Nothing but the lines from the one with "pink lamp: 0 -> 2" through the end of the material should be retyped, word for word and without pictures.
···
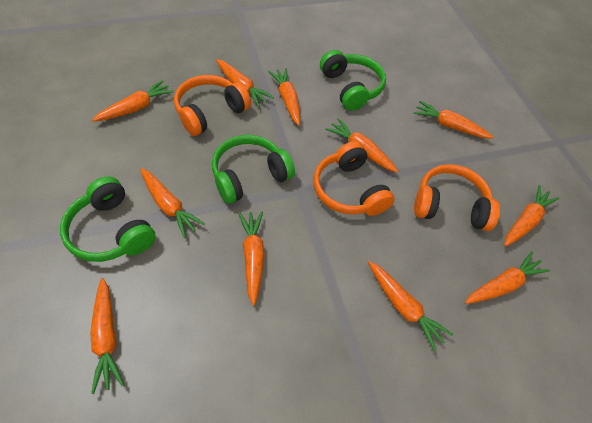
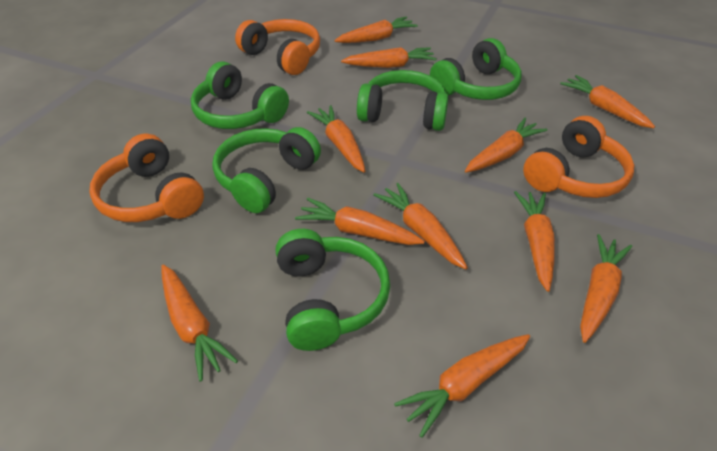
green headphones: 3 -> 5

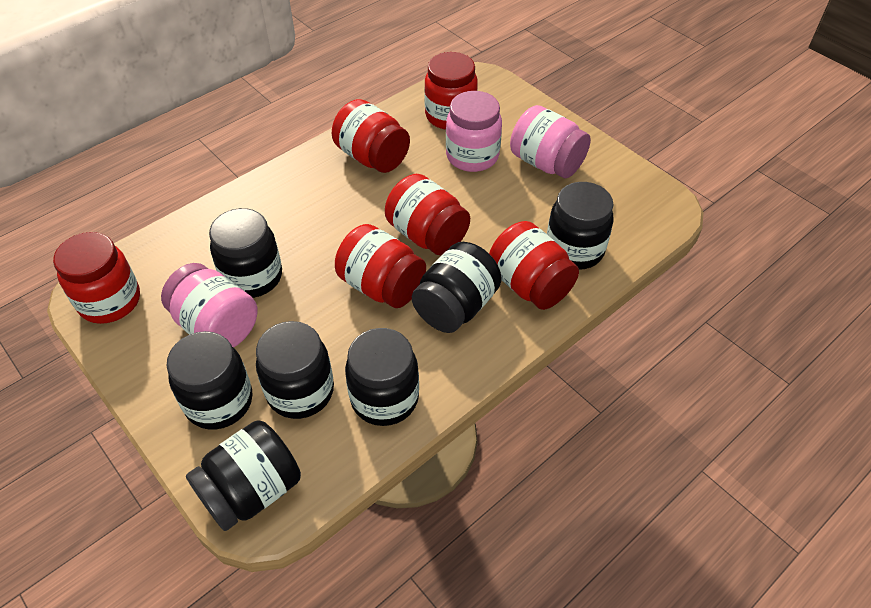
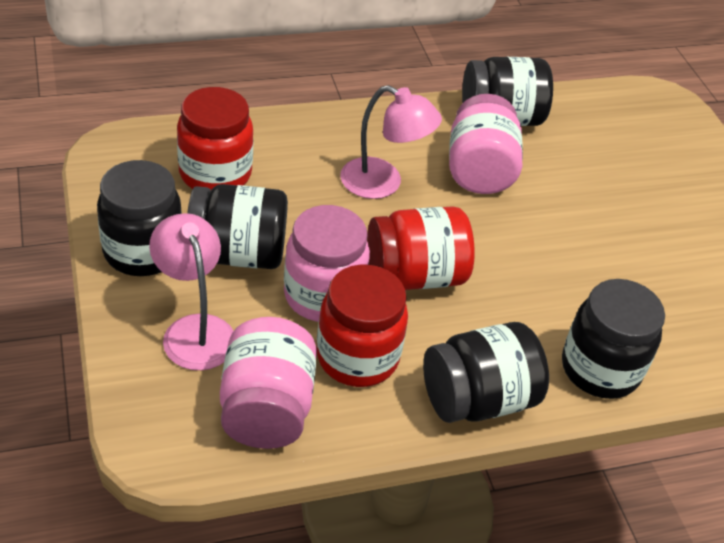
black jar: 7 -> 5
pink lamp: 0 -> 2
red jar: 6 -> 3

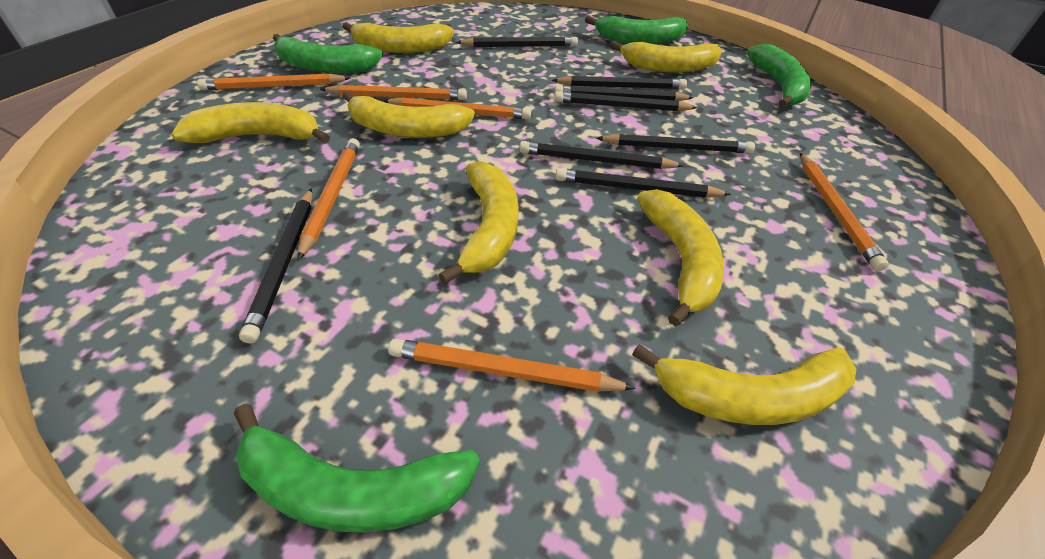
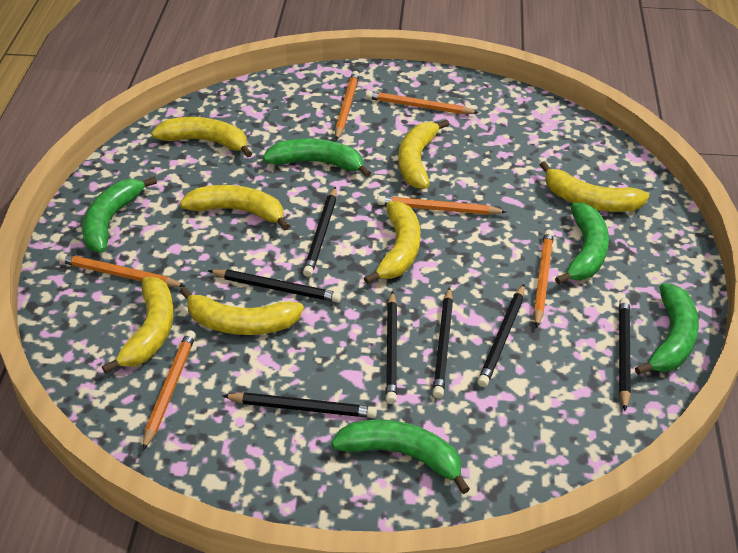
black pencil: 8 -> 7
green banana: 4 -> 5

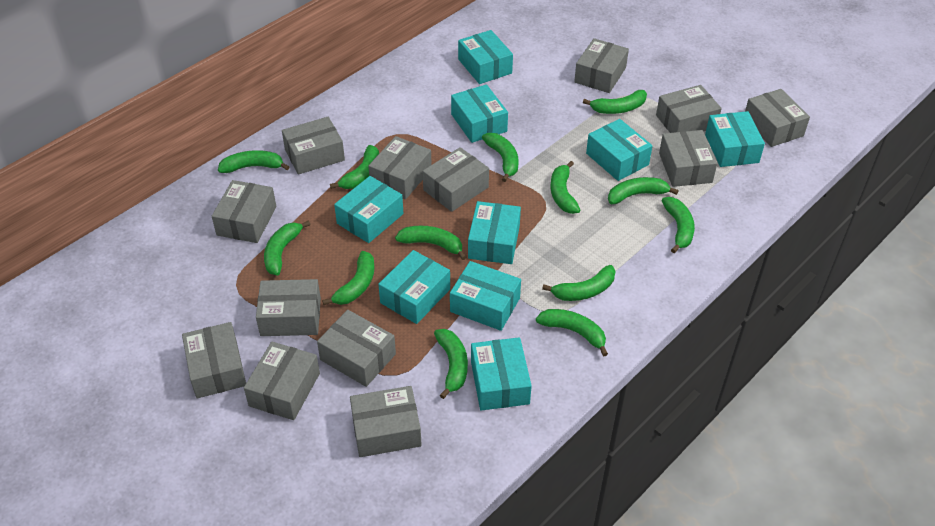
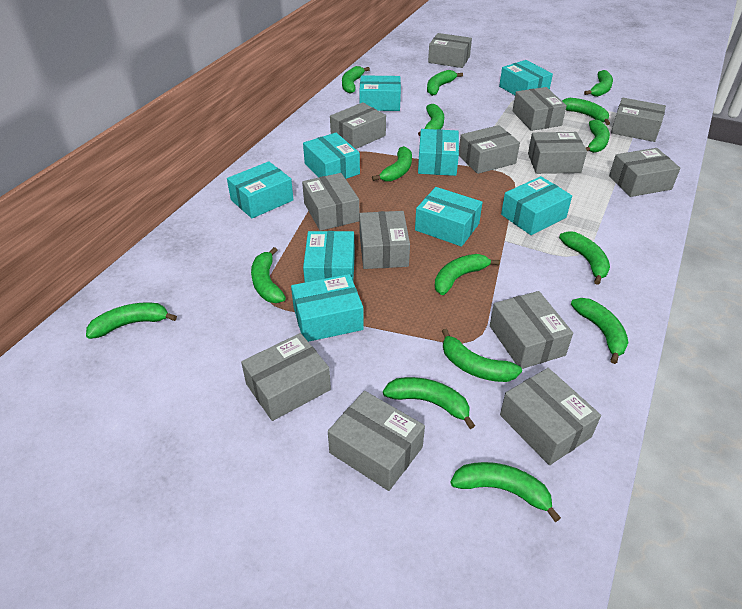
green banana: 13 -> 15

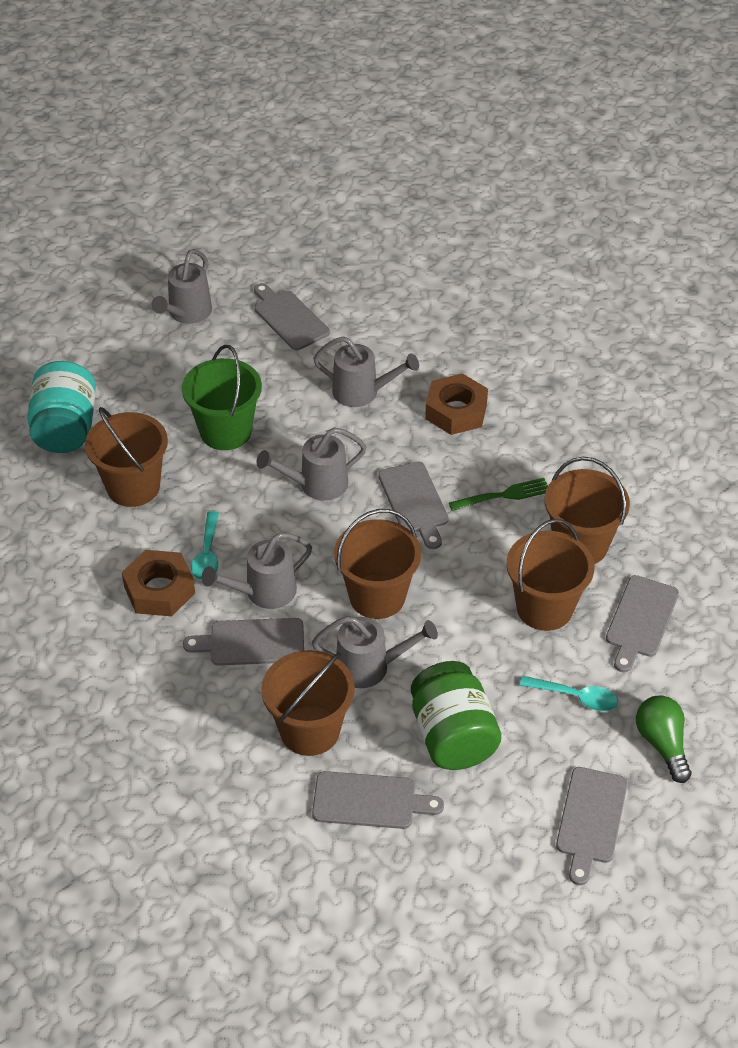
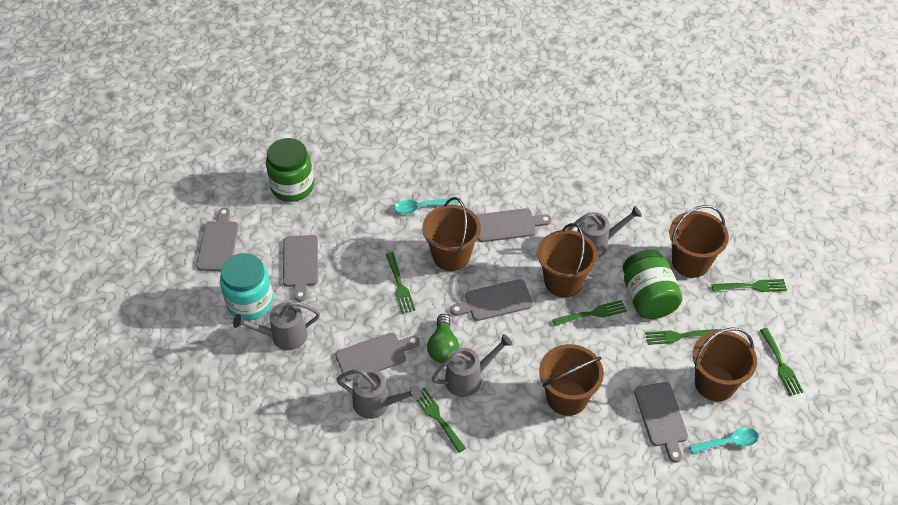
brown nut: 2 -> 0
green bucket: 1 -> 0
green fork: 1 -> 6
green jar: 1 -> 2
grey watering can: 5 -> 4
···
§ **OUTPUT FOR THIS EXERCISE**:
pink lamp: 0 -> 2
red jar: 6 -> 3

black pencil: 8 -> 7
green banana: 4 -> 5

green banana: 13 -> 15

brown nut: 2 -> 0
green bucket: 1 -> 0
green fork: 1 -> 6
green jar: 1 -> 2
grey watering can: 5 -> 4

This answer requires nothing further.